[Start of section]

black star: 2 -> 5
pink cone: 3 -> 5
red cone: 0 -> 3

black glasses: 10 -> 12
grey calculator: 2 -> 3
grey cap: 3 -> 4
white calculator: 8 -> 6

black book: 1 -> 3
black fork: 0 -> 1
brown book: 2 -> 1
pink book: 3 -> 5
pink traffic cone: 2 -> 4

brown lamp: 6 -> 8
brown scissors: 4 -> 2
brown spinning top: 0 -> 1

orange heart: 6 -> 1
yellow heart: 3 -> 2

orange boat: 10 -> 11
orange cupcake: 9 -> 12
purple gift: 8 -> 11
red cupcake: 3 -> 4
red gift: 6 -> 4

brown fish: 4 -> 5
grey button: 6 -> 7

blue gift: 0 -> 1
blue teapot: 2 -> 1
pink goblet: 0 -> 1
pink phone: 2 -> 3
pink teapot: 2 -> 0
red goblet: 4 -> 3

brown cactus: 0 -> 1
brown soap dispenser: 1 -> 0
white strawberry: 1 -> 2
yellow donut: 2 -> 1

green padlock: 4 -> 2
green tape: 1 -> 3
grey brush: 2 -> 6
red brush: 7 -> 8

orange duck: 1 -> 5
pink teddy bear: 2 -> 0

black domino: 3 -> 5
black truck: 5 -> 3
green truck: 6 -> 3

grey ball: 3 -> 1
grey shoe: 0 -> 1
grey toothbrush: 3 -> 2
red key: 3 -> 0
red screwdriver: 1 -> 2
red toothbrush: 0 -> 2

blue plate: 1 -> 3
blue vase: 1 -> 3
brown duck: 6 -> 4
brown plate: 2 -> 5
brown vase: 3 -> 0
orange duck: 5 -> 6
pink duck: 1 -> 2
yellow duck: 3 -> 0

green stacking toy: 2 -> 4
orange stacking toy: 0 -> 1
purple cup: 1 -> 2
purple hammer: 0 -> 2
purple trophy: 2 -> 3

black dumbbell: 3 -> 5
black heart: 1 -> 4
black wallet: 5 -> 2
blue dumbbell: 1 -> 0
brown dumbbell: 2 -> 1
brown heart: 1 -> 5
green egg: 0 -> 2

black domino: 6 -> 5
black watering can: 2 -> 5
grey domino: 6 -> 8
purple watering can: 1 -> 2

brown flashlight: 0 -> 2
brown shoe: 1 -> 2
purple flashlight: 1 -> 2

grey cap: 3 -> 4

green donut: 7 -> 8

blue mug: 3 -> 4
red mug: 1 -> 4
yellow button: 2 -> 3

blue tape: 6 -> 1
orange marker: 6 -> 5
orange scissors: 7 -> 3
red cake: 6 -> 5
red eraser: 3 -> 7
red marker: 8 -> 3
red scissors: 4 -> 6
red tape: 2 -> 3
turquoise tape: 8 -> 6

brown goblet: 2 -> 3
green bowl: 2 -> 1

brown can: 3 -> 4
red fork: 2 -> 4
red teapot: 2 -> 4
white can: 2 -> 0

[End of section]

Repeat only the lines from the one holding "orange scissors: 7 -> 3" through the last line of the data.

▶ OUTPUT FOR THIS EXERCISE:
orange scissors: 7 -> 3
red cake: 6 -> 5
red eraser: 3 -> 7
red marker: 8 -> 3
red scissors: 4 -> 6
red tape: 2 -> 3
turquoise tape: 8 -> 6

brown goblet: 2 -> 3
green bowl: 2 -> 1

brown can: 3 -> 4
red fork: 2 -> 4
red teapot: 2 -> 4
white can: 2 -> 0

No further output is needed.